- [What needs to be done]:
For the data below, please report each line where the word "black" is found.

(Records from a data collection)
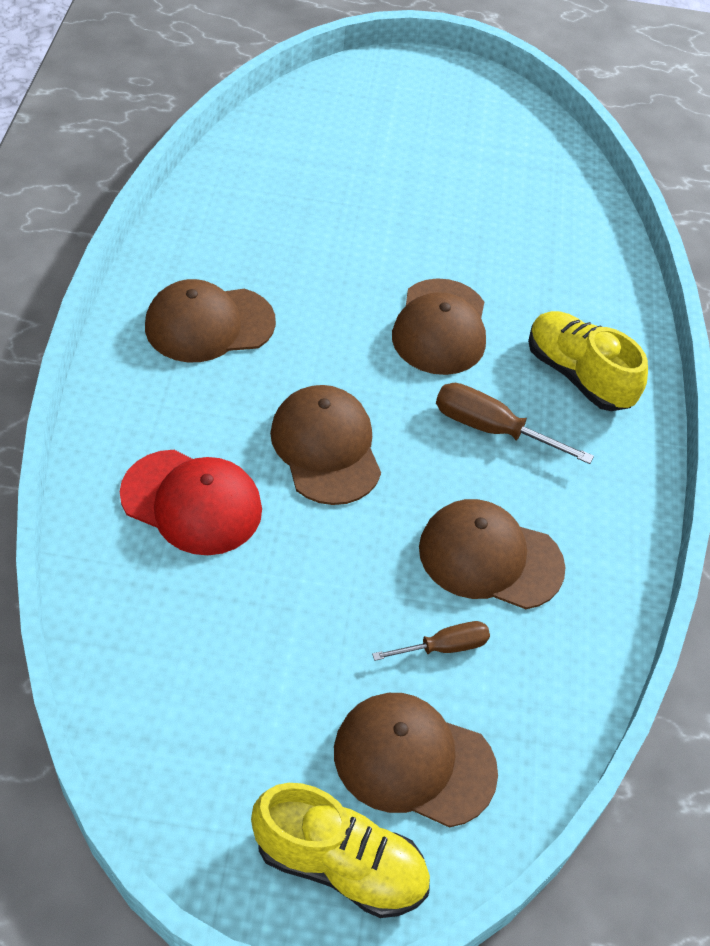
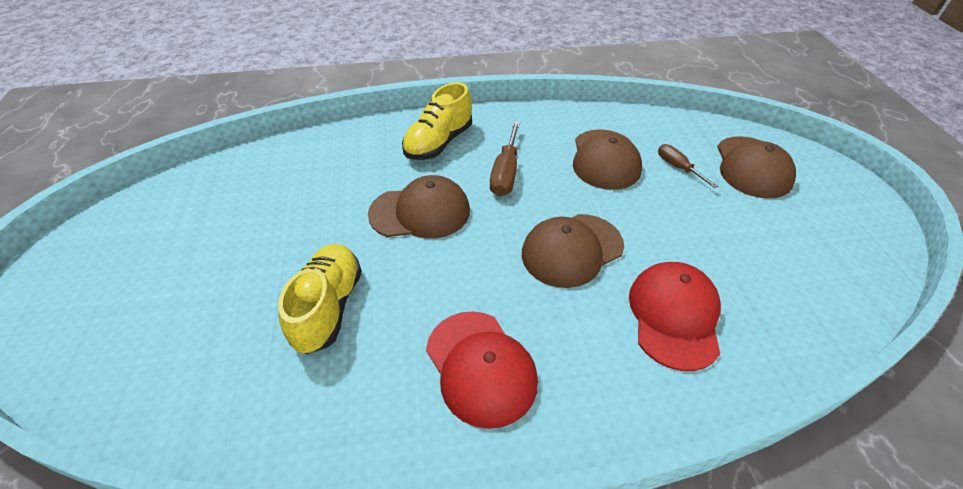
camera: 100 degrees left, 5 degrees down
brown cap [145,279,276,362] -> red cap [426,311,538,429]
yellow shoe [251,783,430,918] -> yellow shoe moved to [278,244,362,354]

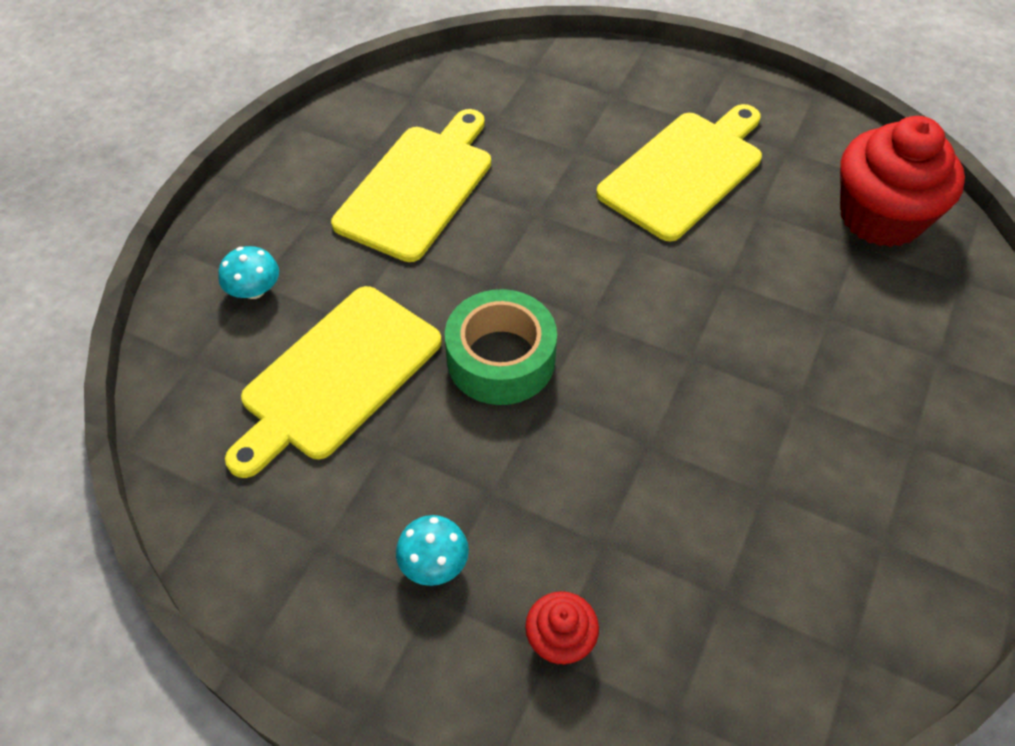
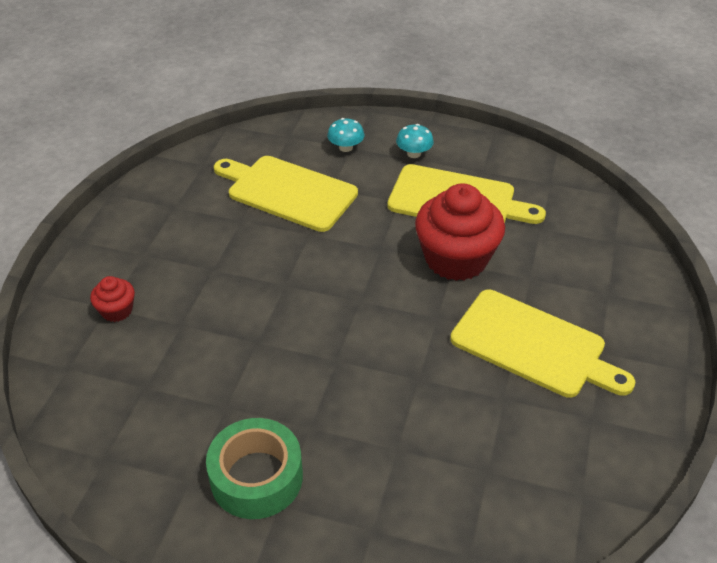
camera: 80 degrees right, 10 degrees down
turquoise mushroom [396,515,469,586] -> turquoise mushroom moved to [396,124,434,158]
green tape [445,289,557,405] -> green tape moved to [206,418,303,519]
red cupcake [840,116,965,247] -> red cupcake moved to [415,183,505,281]

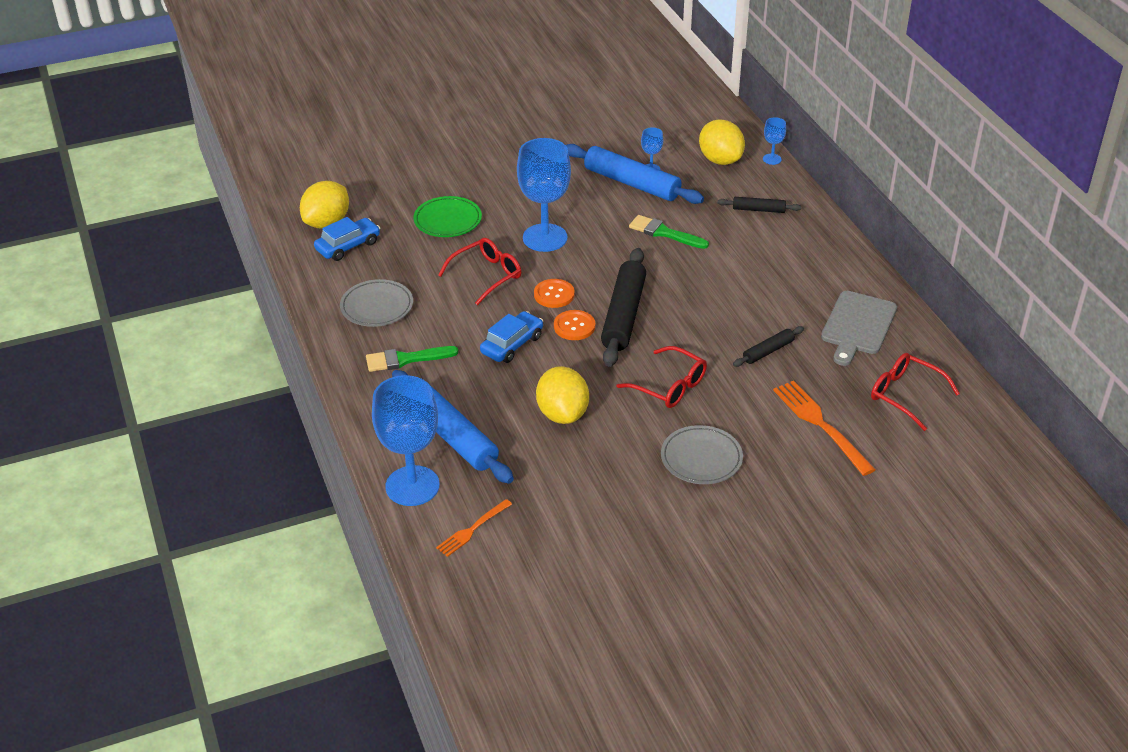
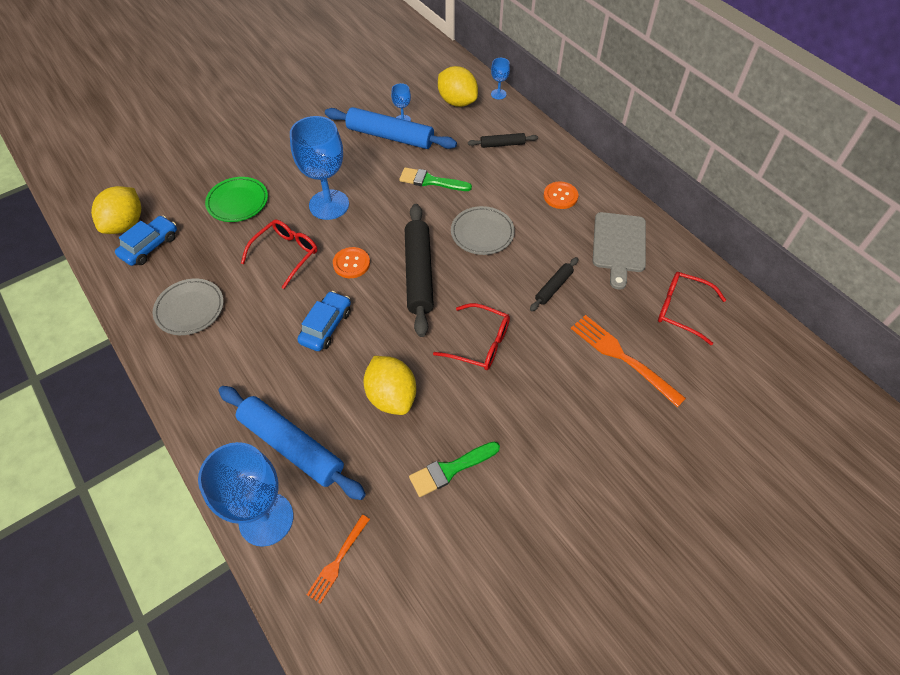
camera: 15 degrees left, 15 degrees up
green brush [366,346,458,372] -> green brush moved to [409,441,500,497]
orange button [554,310,595,340] -> orange button moved to [544,181,578,209]
grey plate [661,425,743,484] -> grey plate moved to [451,206,515,255]

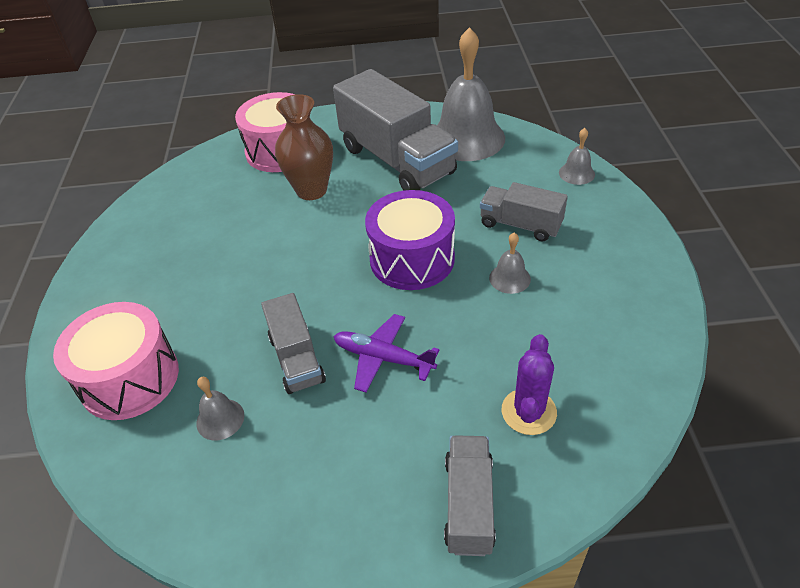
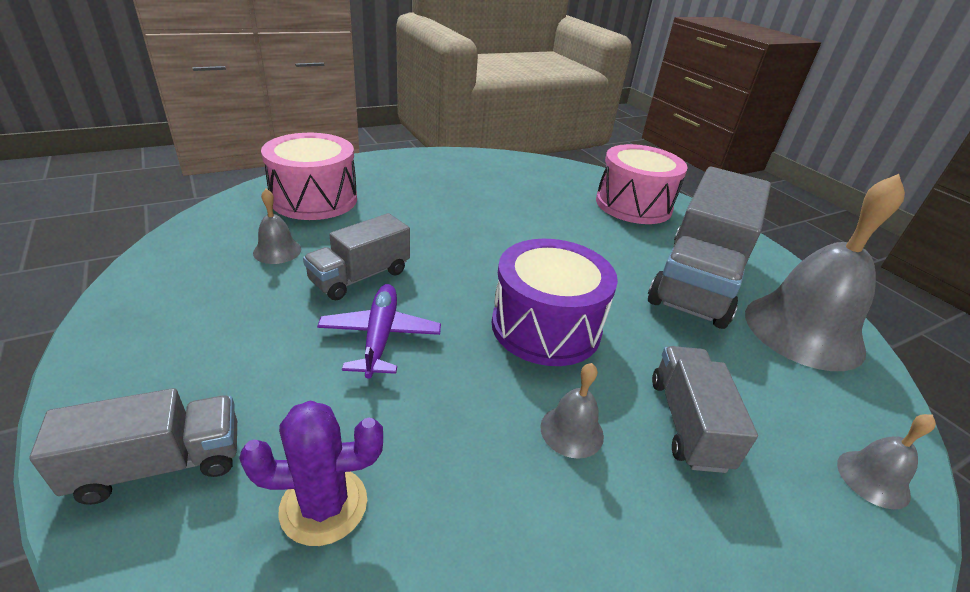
camera: 60 degrees right, 10 degrees down
brown vase [275,94,333,200] -> none

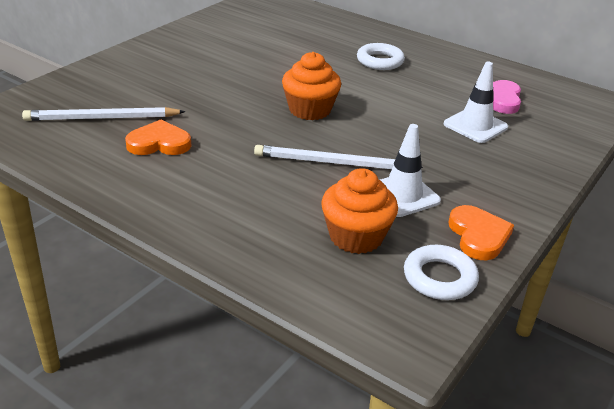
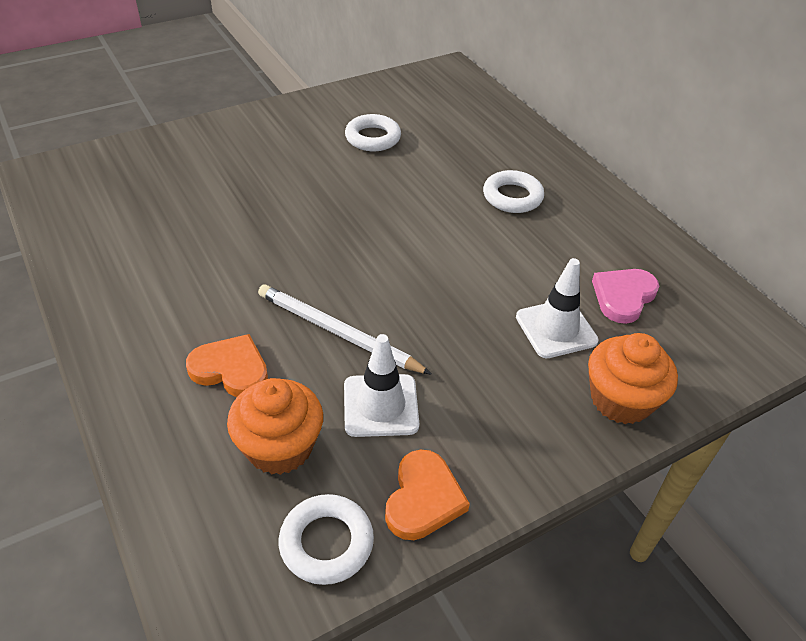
camera: 25 degrees right, 10 degrees up
white pencil [22,107,186,121] -> none
orange heart [125,120,191,155] -> orange heart moved to [186,334,268,397]
orange cupcake [282,52,341,120] -> orange cupcake moved to [588,333,678,424]
none -> white ring [345,114,401,151]

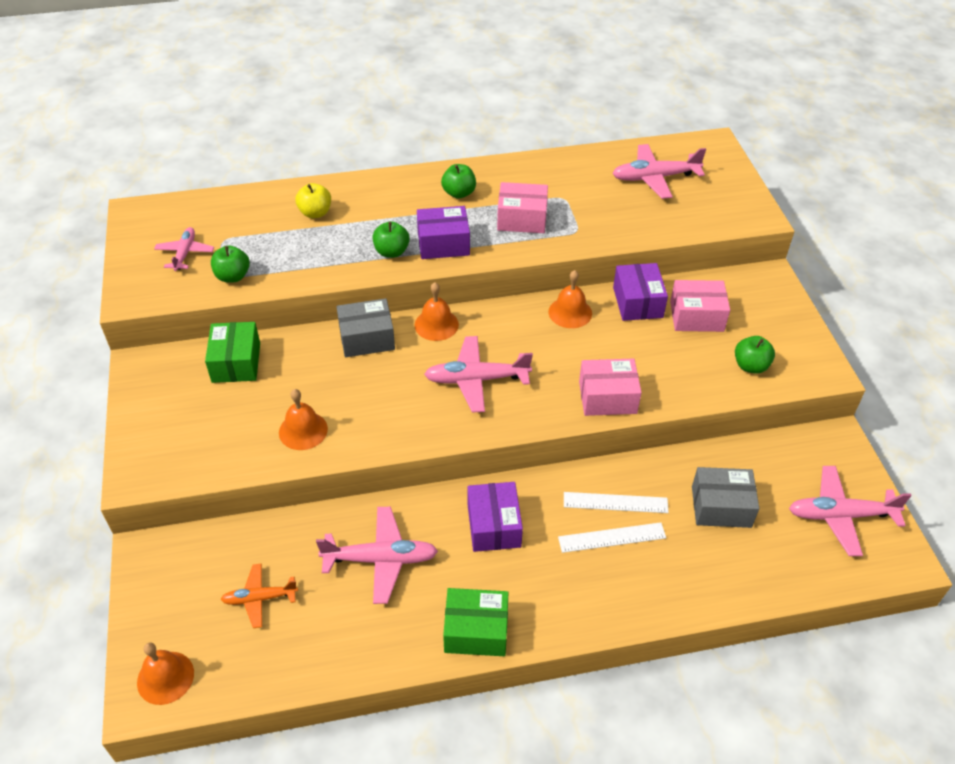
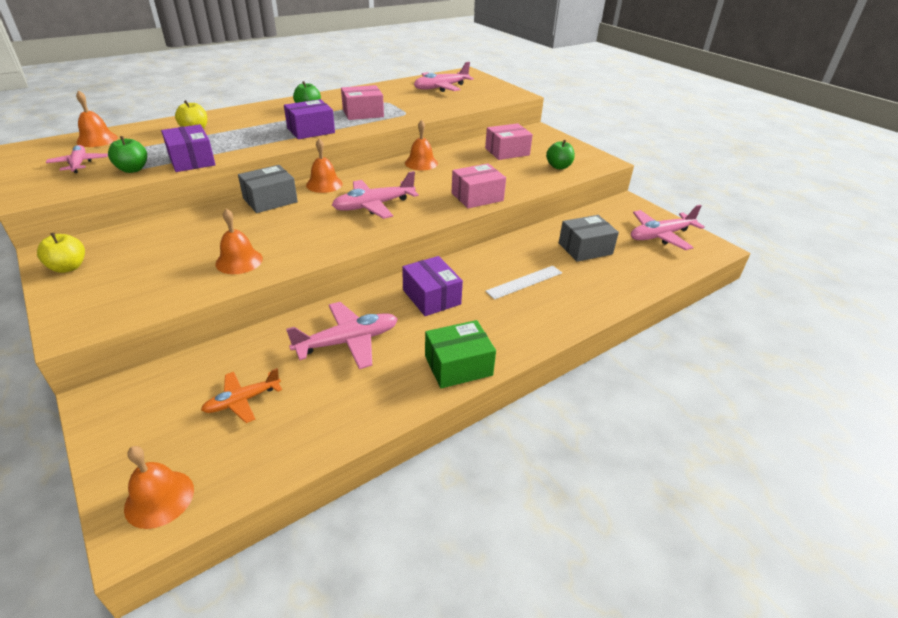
camera: 25 degrees left, 10 degrees down
green box [205,322,260,383] -> none
green apple [372,221,410,258] -> none
white ruler [564,492,669,513] -> none
purple box [613,263,668,321] -> purple box moved to [161,124,216,172]
none -> yellow apple [37,233,85,273]
none -> orange bell [76,90,118,147]

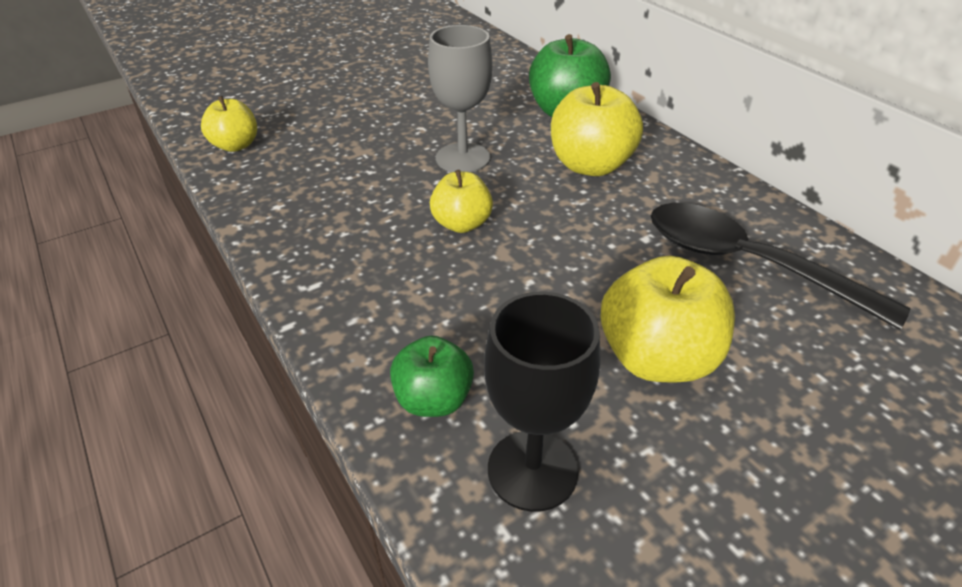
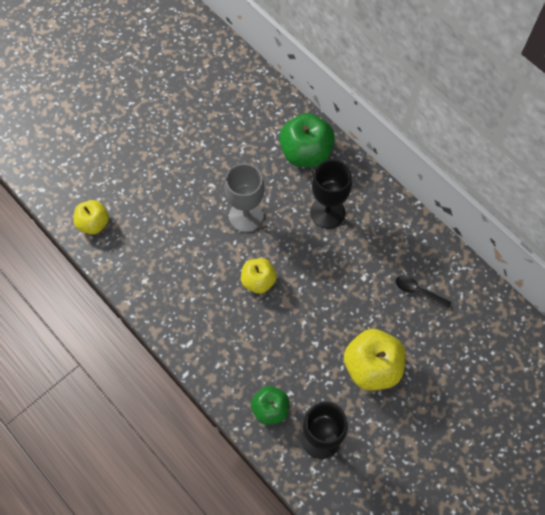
camera: 10 degrees left, 25 degrees up
yellow apple [551,82,643,176] -> black goblet [310,160,352,229]
black spoon [651,203,910,330] -> black spoon [396,275,451,309], size x0.43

- [Finished task]:
yellow apple [551,82,643,176] -> black goblet [310,160,352,229]
black spoon [651,203,910,330] -> black spoon [396,275,451,309], size x0.43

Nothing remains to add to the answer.